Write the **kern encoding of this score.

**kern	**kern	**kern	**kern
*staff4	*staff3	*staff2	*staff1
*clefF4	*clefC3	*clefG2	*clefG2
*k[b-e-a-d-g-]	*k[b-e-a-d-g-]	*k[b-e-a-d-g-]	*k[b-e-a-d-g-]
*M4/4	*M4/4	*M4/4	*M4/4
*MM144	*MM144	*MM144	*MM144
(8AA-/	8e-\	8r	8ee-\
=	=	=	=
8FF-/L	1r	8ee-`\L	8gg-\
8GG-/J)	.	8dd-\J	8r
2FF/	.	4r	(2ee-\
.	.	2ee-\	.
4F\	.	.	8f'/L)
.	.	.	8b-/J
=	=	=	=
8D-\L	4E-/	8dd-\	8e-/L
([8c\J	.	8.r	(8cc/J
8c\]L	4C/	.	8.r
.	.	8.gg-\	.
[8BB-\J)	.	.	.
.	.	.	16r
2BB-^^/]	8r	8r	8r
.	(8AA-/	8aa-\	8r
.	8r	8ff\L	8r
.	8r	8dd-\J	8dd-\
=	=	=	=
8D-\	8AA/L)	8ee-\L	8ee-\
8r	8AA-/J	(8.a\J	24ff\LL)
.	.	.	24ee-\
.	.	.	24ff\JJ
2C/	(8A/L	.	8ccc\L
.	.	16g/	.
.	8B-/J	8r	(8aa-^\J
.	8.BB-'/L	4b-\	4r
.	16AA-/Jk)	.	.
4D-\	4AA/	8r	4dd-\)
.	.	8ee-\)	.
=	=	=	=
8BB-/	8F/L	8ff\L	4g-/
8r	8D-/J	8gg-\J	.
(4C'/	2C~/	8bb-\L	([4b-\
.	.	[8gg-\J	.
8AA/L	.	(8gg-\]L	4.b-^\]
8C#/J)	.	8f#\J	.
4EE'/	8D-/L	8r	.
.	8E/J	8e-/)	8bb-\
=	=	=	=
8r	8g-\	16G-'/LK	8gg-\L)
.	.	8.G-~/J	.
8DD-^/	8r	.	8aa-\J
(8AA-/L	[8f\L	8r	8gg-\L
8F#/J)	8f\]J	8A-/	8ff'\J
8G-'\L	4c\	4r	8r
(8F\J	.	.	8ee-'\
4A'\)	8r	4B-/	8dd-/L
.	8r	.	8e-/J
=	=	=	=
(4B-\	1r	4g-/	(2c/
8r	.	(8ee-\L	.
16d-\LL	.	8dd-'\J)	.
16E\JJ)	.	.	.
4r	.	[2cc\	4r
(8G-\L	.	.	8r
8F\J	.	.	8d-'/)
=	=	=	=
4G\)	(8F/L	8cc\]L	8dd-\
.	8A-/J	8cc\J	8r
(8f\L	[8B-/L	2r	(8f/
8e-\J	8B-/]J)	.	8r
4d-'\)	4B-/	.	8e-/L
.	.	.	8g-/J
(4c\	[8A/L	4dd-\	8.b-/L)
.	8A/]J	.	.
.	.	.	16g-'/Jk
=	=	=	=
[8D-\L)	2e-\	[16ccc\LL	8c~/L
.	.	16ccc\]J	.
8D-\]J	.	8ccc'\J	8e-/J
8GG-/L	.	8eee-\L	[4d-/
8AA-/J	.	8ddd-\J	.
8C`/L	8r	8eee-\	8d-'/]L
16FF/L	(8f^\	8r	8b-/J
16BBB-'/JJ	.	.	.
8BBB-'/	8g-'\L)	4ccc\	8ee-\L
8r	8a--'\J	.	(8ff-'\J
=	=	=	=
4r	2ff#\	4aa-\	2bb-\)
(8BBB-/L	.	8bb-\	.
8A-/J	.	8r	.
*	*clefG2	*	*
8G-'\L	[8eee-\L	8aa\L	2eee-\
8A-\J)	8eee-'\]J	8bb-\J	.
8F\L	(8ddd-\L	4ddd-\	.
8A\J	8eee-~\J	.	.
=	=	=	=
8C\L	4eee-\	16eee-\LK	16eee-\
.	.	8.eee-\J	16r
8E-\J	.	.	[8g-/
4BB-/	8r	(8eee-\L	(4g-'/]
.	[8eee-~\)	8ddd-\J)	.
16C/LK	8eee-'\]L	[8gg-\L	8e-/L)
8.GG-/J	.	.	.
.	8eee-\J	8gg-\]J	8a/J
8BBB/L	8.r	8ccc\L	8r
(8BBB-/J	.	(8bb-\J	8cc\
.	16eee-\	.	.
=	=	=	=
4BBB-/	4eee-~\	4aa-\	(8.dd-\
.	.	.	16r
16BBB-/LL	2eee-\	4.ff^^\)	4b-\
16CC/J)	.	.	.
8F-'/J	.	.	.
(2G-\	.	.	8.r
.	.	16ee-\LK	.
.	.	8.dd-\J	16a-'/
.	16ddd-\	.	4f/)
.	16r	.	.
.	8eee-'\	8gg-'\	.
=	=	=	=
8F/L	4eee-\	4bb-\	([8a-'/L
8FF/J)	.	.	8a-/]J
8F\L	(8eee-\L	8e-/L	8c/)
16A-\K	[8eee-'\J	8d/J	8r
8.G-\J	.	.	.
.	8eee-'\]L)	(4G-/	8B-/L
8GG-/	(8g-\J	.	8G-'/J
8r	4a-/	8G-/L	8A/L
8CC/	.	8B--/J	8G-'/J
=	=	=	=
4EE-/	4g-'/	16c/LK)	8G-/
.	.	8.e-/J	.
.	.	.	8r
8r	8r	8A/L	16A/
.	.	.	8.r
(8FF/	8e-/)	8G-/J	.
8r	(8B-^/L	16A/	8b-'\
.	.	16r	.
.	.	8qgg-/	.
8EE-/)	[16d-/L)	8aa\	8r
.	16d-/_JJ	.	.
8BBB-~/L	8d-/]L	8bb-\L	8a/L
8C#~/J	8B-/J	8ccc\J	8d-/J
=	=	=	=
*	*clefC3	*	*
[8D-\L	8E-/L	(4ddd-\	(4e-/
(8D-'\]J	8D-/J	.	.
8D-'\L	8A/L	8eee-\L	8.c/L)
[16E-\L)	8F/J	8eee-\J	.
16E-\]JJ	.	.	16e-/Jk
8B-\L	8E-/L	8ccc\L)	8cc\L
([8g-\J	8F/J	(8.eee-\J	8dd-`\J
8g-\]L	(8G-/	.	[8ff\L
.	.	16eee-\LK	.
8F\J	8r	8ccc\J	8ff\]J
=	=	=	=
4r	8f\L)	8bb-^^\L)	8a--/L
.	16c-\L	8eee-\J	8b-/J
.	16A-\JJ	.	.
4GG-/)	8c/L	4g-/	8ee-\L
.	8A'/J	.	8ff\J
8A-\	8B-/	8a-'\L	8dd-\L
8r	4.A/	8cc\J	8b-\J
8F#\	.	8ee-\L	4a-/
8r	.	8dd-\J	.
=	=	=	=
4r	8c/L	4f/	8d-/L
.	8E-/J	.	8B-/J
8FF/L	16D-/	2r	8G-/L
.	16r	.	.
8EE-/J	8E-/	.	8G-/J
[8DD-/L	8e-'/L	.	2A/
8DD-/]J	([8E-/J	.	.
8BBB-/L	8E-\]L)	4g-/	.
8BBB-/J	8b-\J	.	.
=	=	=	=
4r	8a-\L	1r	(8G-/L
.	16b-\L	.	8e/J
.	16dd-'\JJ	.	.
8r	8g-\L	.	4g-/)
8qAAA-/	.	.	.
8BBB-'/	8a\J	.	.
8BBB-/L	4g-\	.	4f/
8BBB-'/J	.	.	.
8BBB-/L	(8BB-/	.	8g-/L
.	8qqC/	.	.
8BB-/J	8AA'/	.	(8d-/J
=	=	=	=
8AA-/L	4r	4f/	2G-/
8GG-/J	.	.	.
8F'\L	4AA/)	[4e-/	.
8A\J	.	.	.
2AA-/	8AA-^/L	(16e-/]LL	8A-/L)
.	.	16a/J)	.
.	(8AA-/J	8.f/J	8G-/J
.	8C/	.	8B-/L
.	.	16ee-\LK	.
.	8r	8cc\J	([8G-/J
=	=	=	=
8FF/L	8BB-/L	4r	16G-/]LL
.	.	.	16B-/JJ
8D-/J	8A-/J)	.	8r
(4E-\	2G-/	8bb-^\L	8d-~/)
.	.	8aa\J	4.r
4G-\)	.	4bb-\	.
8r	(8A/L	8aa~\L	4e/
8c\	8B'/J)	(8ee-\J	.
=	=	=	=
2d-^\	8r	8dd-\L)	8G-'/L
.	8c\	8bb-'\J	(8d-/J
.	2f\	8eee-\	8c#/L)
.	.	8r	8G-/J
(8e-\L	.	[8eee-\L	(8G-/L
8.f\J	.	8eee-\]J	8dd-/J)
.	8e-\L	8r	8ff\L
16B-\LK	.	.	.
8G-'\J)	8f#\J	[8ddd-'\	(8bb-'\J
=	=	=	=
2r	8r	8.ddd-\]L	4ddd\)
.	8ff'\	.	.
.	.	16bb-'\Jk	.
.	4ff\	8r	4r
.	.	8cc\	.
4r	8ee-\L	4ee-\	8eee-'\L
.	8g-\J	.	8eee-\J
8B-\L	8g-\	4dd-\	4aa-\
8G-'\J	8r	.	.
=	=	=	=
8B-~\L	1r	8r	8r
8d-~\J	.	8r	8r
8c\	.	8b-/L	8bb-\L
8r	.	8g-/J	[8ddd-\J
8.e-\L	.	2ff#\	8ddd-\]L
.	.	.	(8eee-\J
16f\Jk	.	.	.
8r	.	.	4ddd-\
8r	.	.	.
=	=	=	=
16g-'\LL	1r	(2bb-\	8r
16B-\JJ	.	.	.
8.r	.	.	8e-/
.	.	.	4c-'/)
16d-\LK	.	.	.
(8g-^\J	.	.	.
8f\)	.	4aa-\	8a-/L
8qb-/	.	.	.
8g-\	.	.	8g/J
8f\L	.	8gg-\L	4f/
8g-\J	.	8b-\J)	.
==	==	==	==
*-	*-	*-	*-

━━━━━━━━━━━━━━━━━━━━━━━━━━━━━━

* **Work required**
Please find every line in the rows above that contains the string "kern" and copy each of those lines out. Case counts.

* **Finished answer**
Write the **kern encoding of this score.
**kern	**kern	**kern	**kern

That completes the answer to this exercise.